── Registros apresentados ──

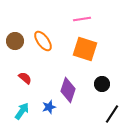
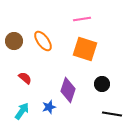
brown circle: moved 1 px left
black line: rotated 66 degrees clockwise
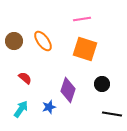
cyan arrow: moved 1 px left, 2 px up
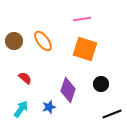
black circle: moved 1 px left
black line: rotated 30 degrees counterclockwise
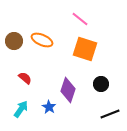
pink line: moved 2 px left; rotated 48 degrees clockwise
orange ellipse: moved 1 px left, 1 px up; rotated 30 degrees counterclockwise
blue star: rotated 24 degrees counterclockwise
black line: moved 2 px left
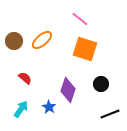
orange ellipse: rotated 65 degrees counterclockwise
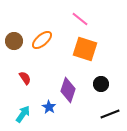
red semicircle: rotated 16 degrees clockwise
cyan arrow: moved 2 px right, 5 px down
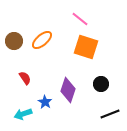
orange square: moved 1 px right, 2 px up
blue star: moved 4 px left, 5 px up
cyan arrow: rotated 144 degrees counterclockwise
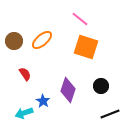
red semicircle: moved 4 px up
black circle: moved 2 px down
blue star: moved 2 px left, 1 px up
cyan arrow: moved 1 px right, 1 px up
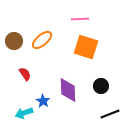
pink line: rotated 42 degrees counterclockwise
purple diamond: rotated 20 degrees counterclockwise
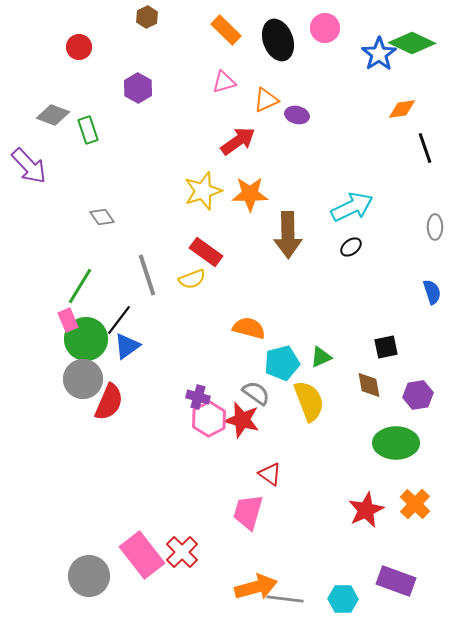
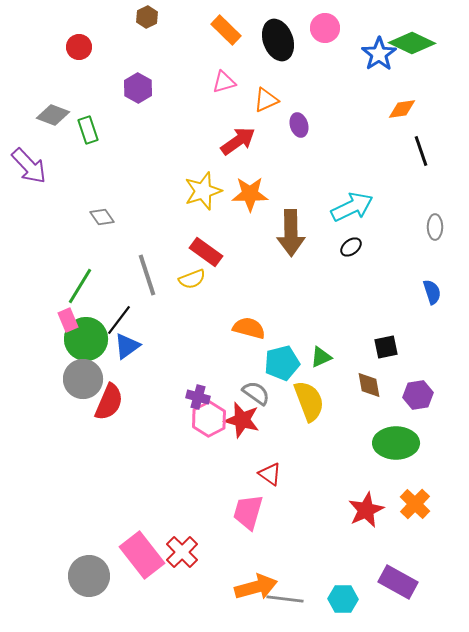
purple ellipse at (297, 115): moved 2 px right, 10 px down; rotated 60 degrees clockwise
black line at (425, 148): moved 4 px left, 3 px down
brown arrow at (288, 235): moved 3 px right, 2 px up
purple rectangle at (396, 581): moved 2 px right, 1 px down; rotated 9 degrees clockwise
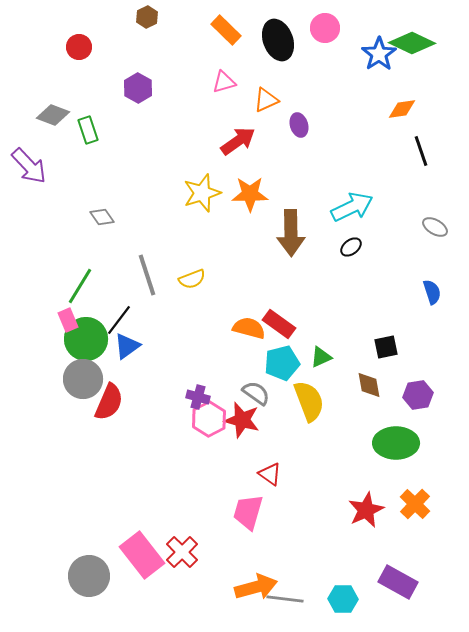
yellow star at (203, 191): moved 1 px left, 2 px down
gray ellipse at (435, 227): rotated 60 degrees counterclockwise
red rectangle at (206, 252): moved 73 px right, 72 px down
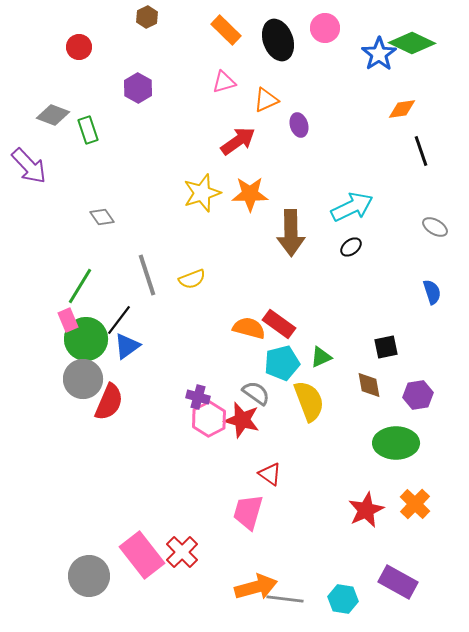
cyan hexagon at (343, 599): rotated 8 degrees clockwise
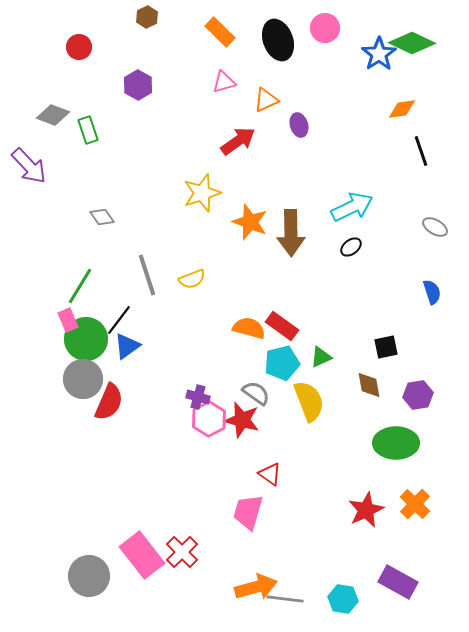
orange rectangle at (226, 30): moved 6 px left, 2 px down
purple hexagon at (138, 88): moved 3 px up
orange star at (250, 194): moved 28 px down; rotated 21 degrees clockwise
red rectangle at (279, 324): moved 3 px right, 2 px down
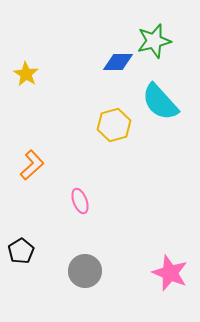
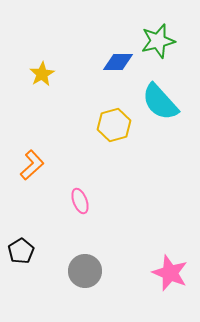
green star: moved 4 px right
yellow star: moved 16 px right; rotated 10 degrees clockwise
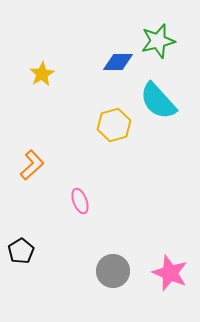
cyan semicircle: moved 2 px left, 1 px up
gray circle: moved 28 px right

───

• _Instrução_:
Filtre os registros acima e copie cada linha que contenha a palavra "purple", diferenciando maiúsculas de minúsculas.

• _Resultado do exercício_:
purple diamond: rotated 20 degrees counterclockwise
purple ellipse at (297, 115): moved 2 px right, 10 px down; rotated 60 degrees clockwise
purple rectangle at (396, 581): moved 2 px right, 1 px down; rotated 9 degrees clockwise
purple hexagon at (138, 88): moved 3 px up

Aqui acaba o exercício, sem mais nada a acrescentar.